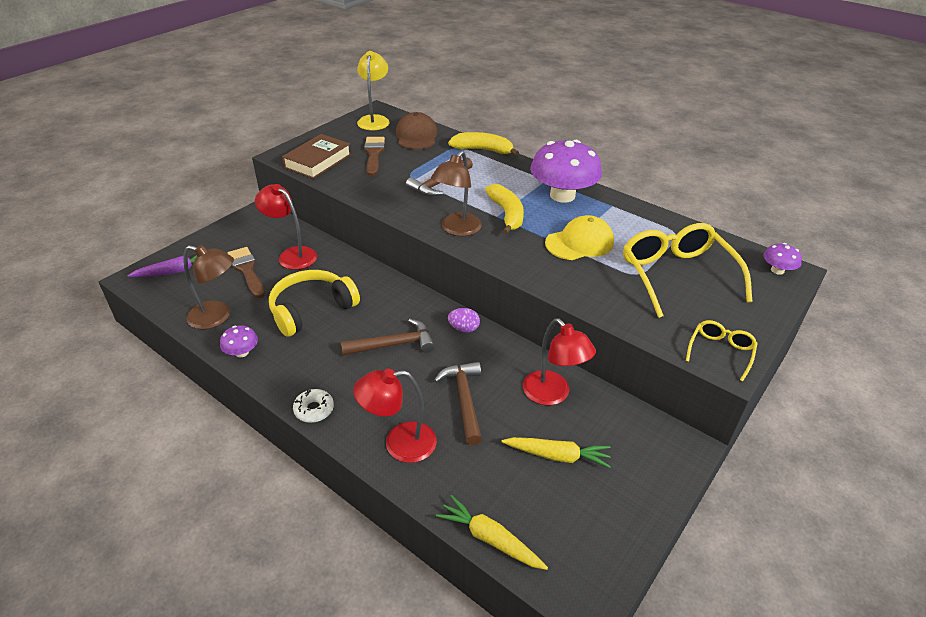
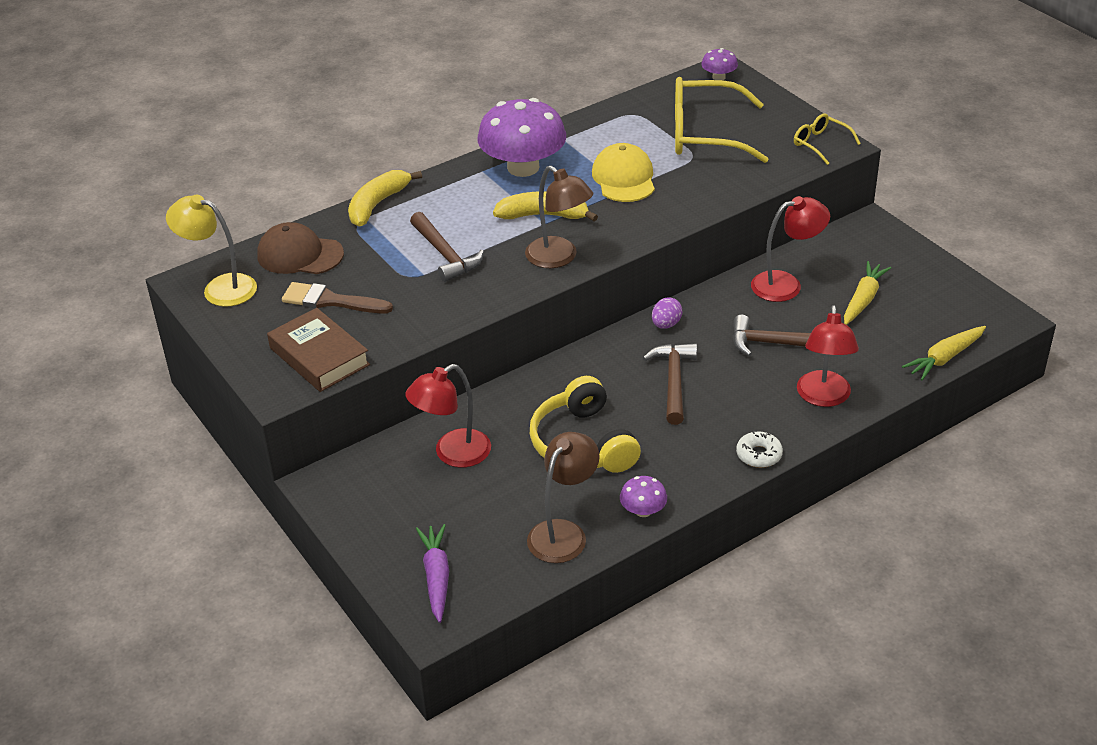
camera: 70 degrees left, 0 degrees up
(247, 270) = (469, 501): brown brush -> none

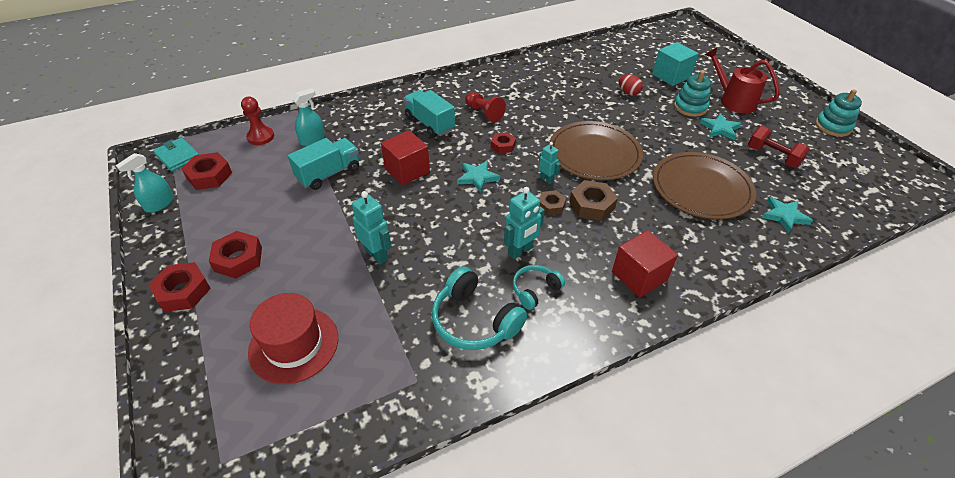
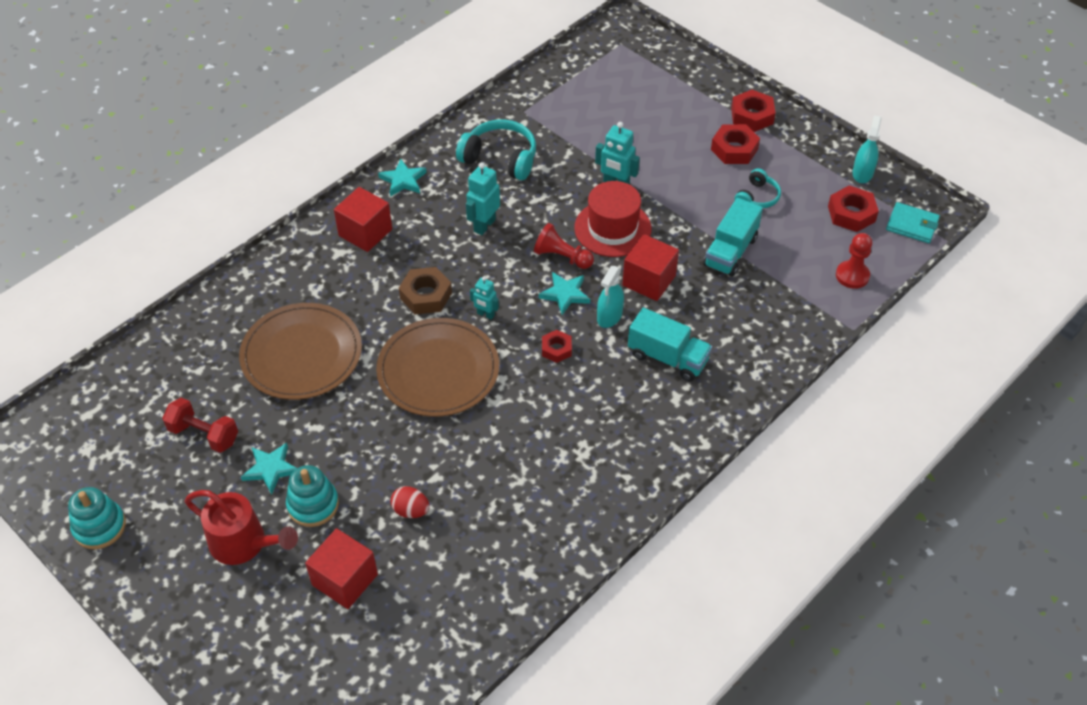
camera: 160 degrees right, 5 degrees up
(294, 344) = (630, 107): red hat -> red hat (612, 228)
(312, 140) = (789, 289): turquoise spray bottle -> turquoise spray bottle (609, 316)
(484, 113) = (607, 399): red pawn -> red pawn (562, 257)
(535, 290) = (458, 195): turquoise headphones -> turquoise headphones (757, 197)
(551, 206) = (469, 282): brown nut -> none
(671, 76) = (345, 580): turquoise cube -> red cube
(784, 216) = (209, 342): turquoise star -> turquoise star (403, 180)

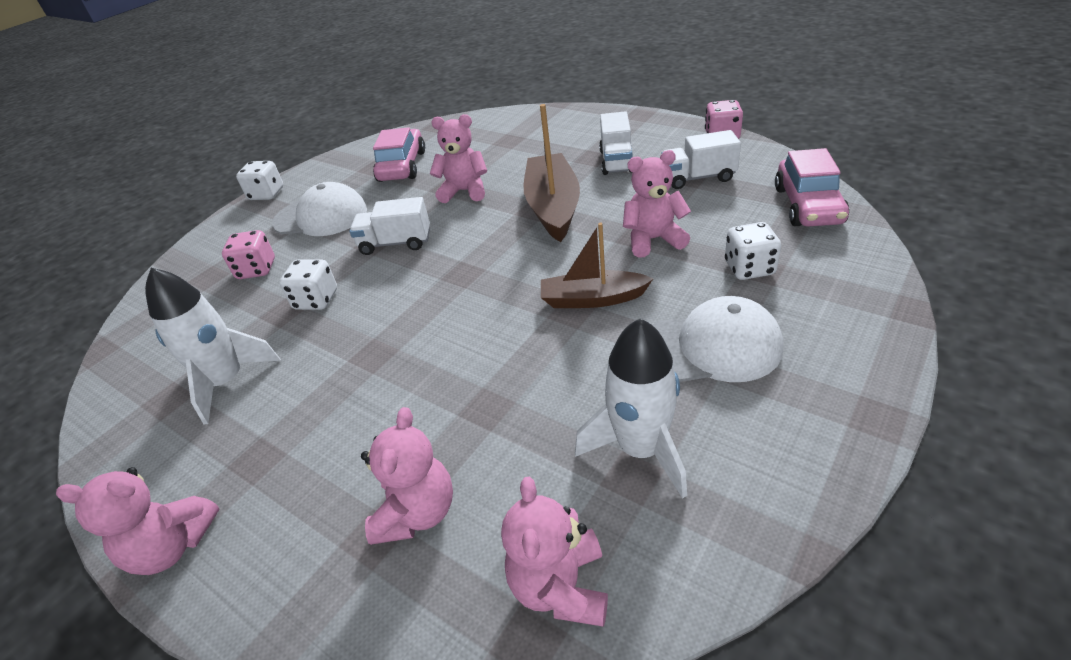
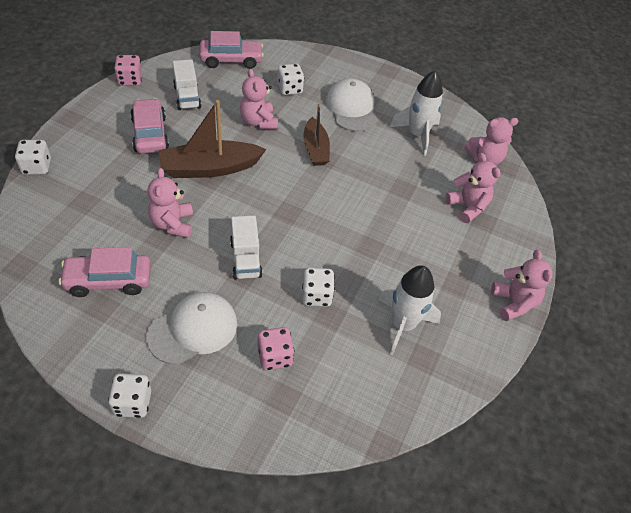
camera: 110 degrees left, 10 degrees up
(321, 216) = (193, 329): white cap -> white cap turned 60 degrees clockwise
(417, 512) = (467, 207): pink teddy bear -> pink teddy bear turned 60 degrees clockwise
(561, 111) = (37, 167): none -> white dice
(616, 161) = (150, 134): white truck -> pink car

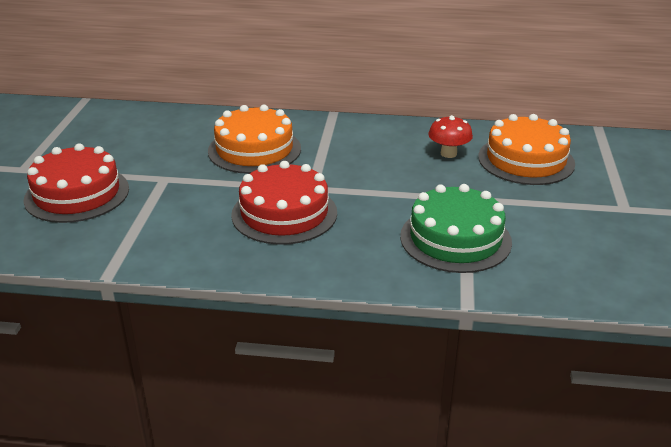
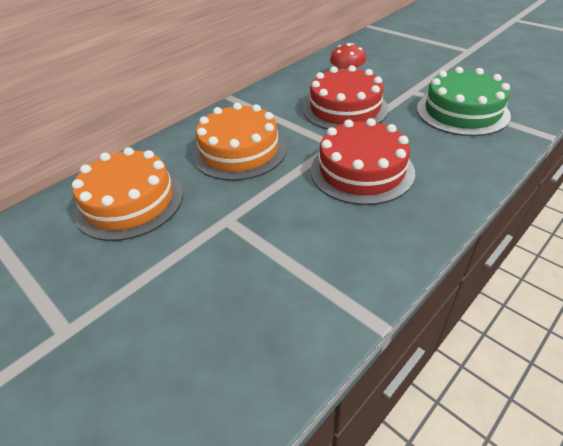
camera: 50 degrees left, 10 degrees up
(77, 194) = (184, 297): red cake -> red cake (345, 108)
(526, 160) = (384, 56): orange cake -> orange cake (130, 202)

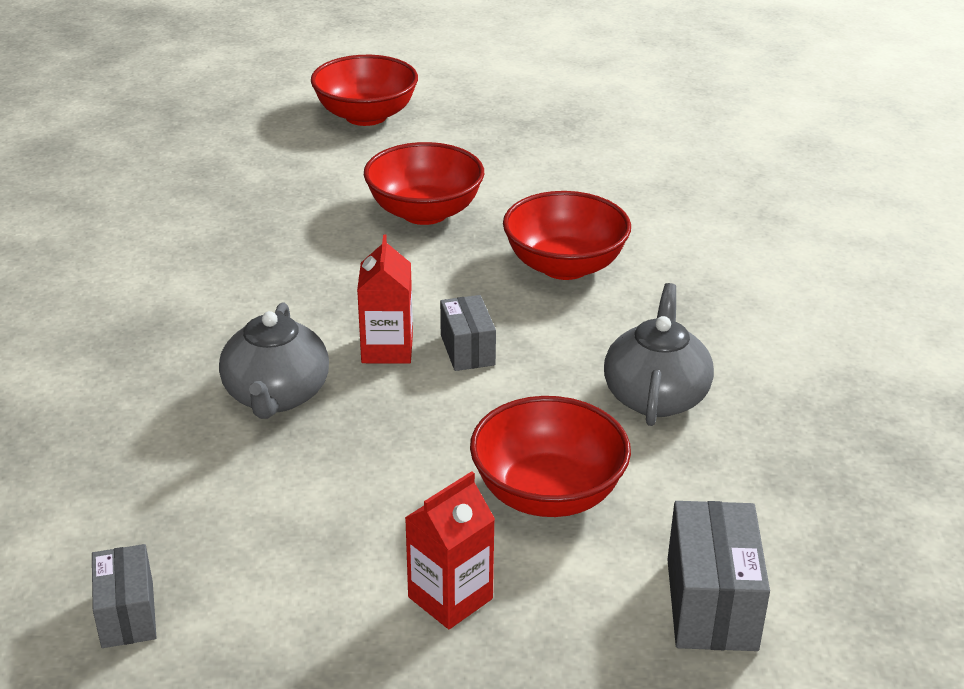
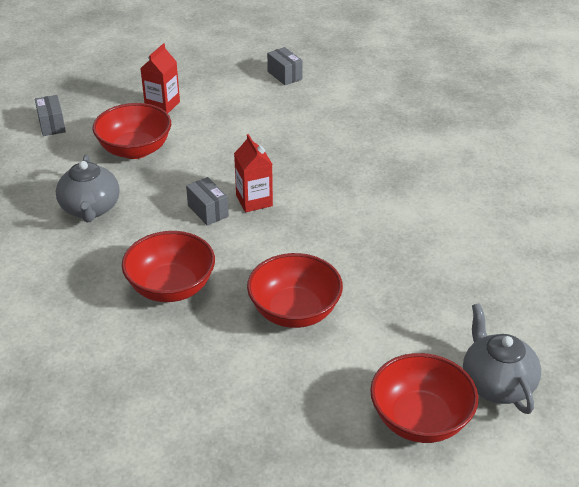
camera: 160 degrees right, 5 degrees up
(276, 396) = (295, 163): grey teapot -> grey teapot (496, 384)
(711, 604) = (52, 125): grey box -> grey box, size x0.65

....

- _What is required_
Your task is to copy each line of the data above that holds "left".

- _Task answer_
camera: 70 degrees left, 0 degrees up
camera: 110 degrees left, 10 degrees up
camera: 50 degrees left, 10 degrees up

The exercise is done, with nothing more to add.